THE TASK: The lines from the one containing "(534, 547) = (830, 361): green" through the end of the entries are what to output; reproduce them exactly and add nothing.

SOURCE MATERIAL:

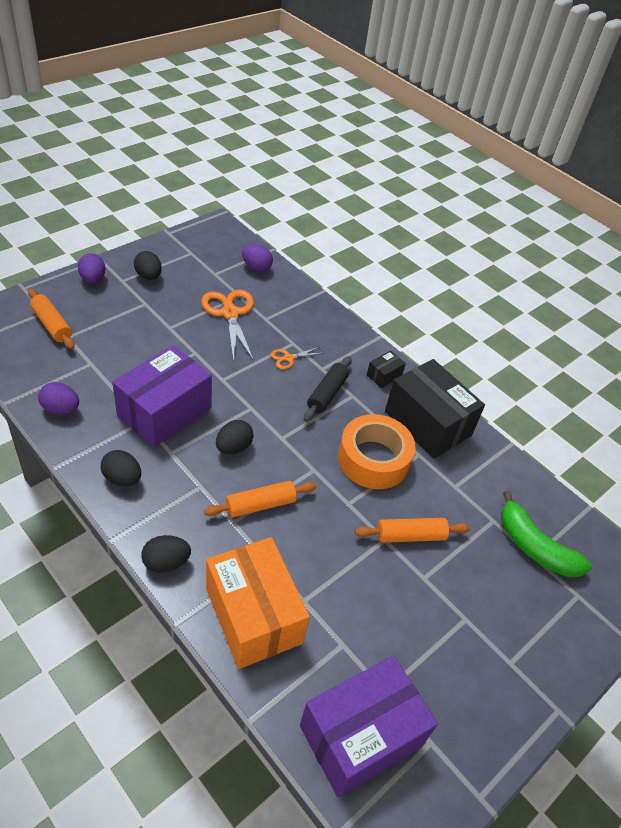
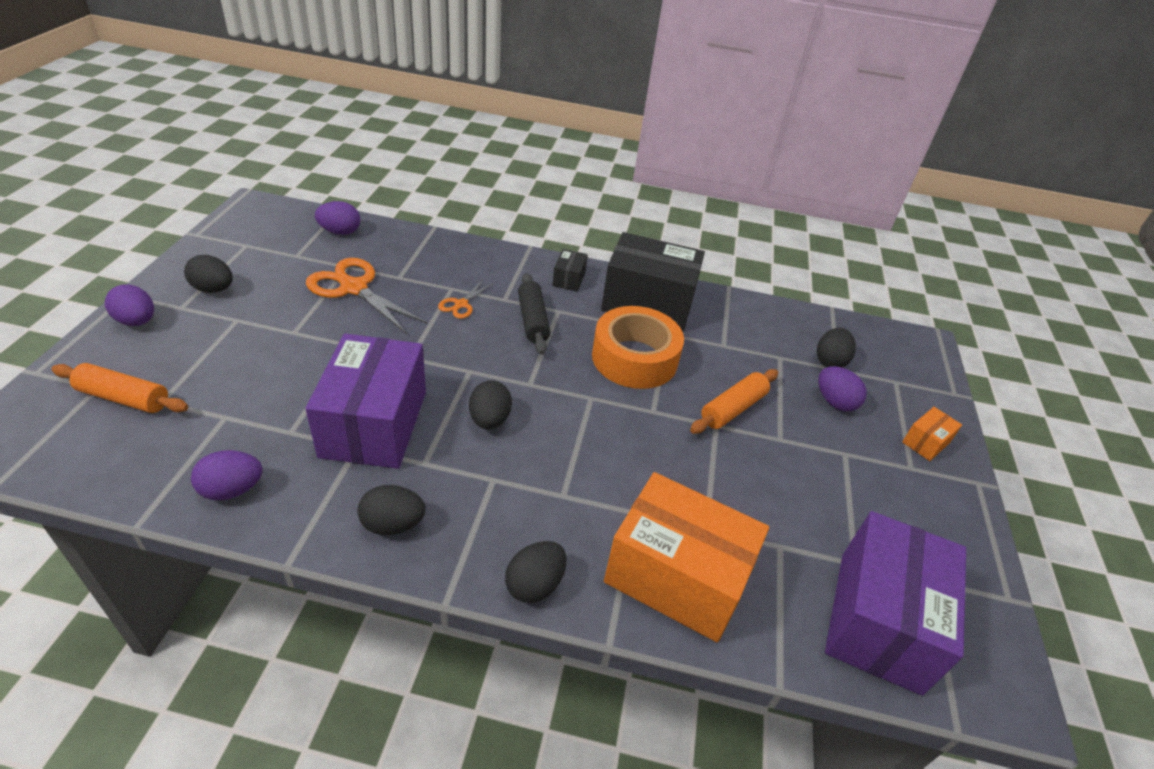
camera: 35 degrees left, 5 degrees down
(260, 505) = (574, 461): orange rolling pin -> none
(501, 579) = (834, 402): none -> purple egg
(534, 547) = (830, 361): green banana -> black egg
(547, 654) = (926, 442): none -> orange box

TASK ANSWER:
(534, 547) = (830, 361): green banana -> black egg
(547, 654) = (926, 442): none -> orange box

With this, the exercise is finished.